(Assigned task)
Look through the data below and extract, unchanged, the lines from the one that contains "R1: 15k (MODE2, VA) -> 4.7k (MODE2, VA)" to the one that contains "U2 pin IB: REV -> FWD", both included.

(Record excerpts)
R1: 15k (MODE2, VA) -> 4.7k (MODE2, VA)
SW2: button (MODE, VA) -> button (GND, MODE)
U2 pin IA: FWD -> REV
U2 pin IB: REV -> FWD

* * *

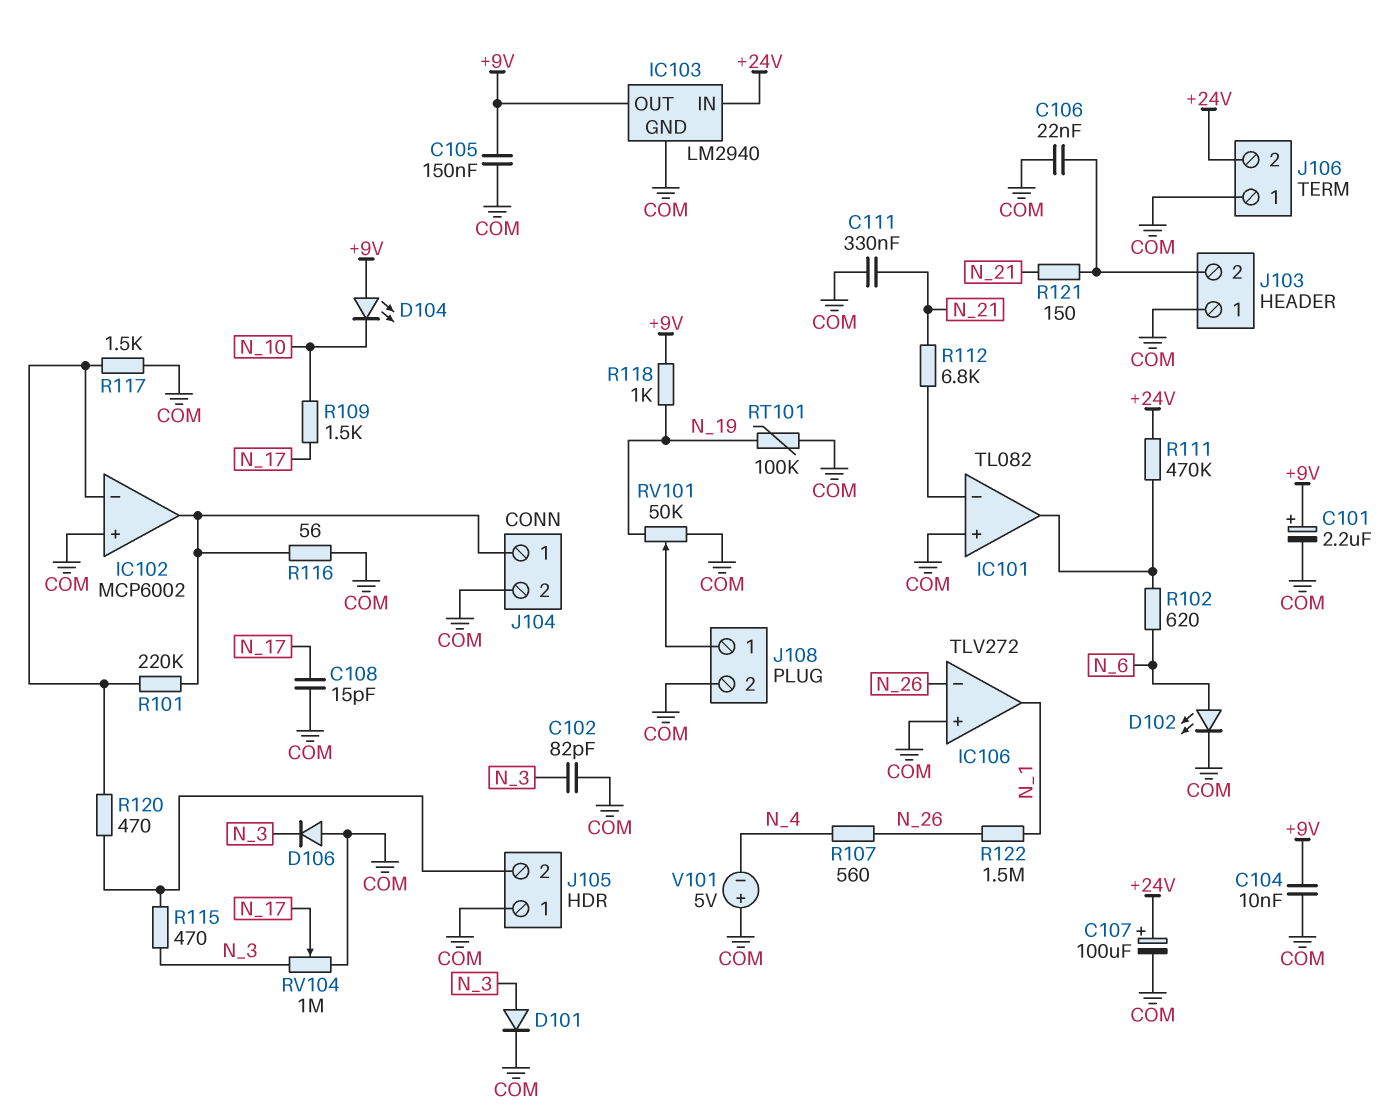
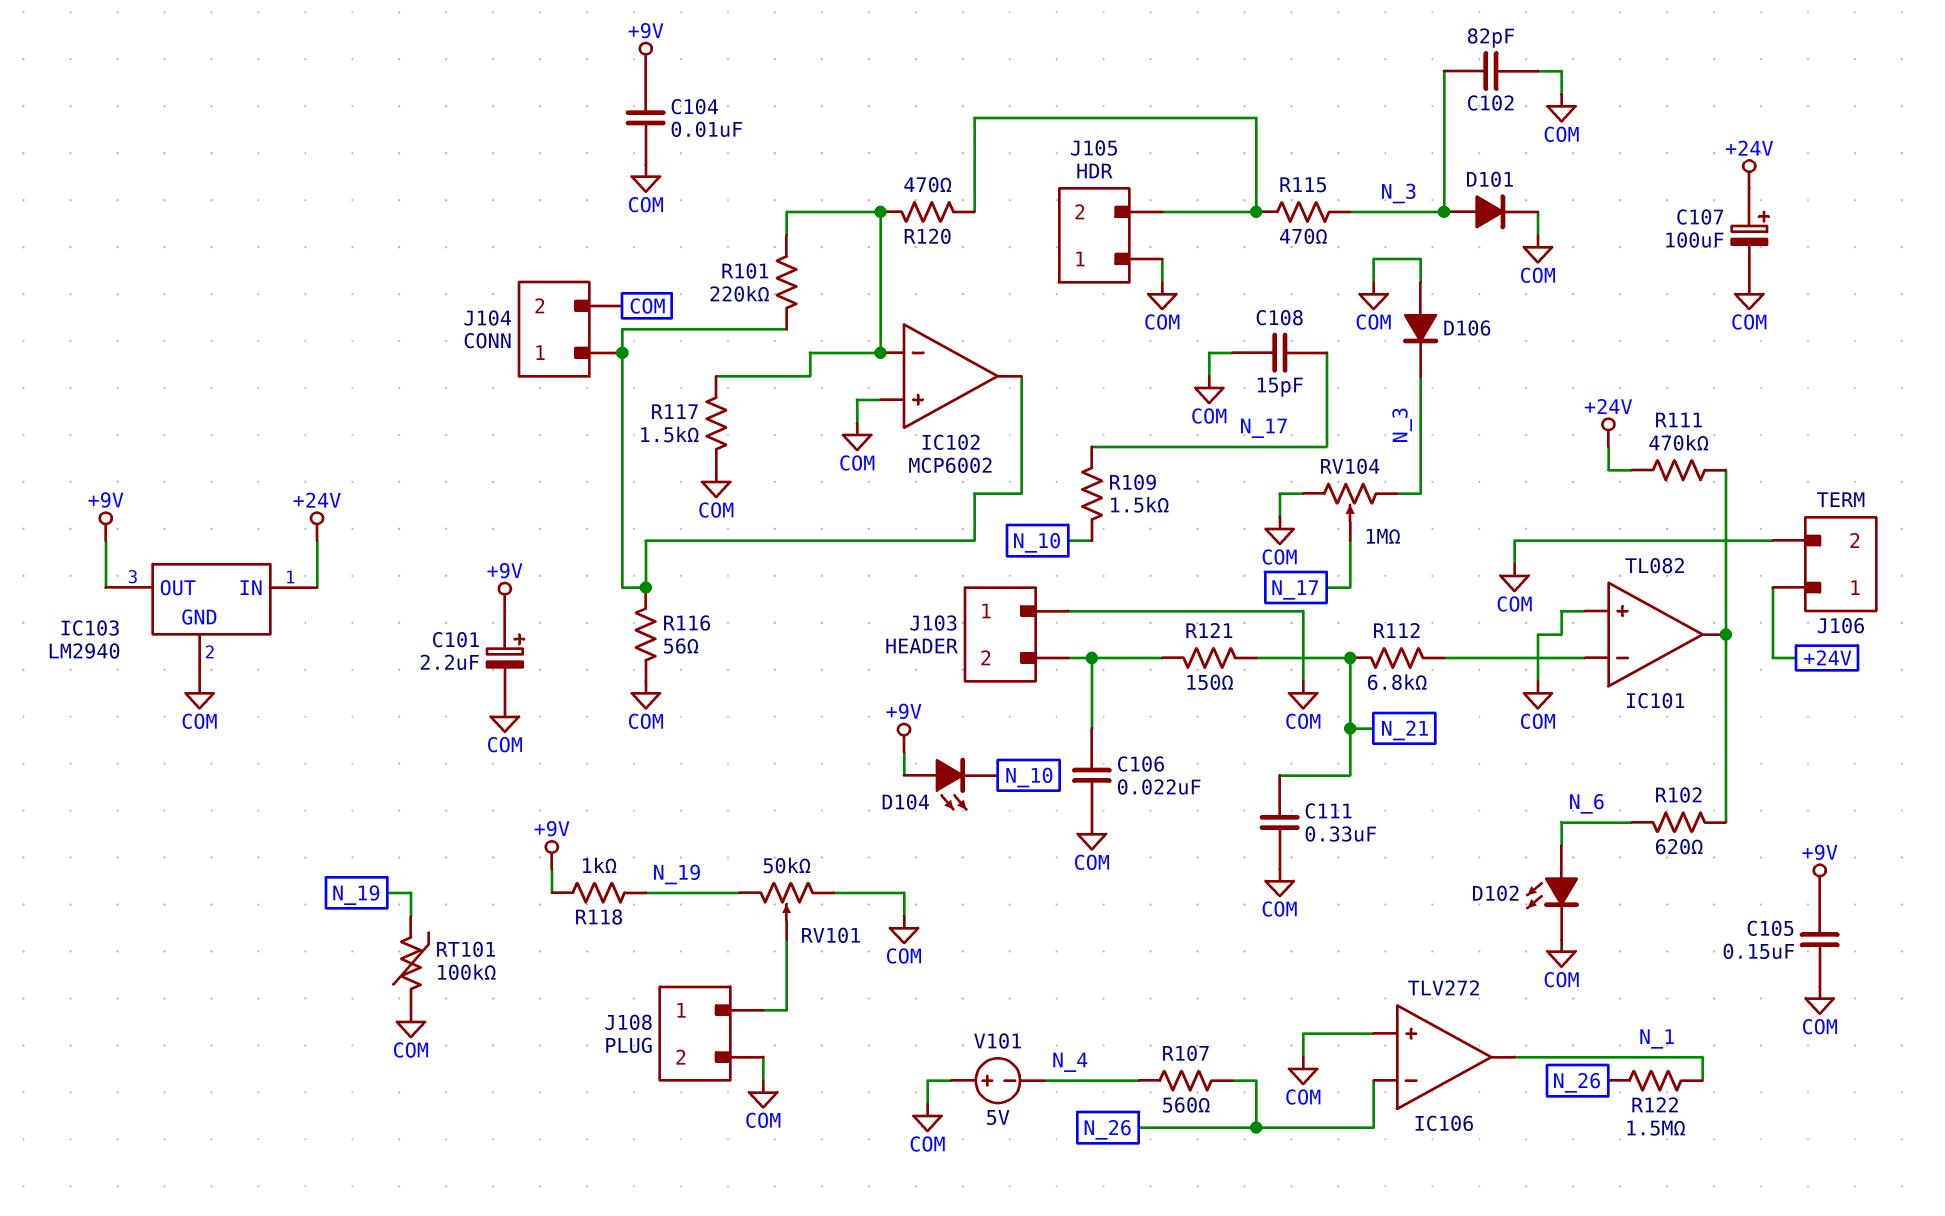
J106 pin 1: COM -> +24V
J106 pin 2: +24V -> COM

(Solution for this exercise)
R1: 15k (MODE2, VA) -> 4.7k (MODE2, VA)
SW2: button (MODE, VA) -> button (GND, MODE)
U2 pin IA: FWD -> REV
U2 pin IB: REV -> FWD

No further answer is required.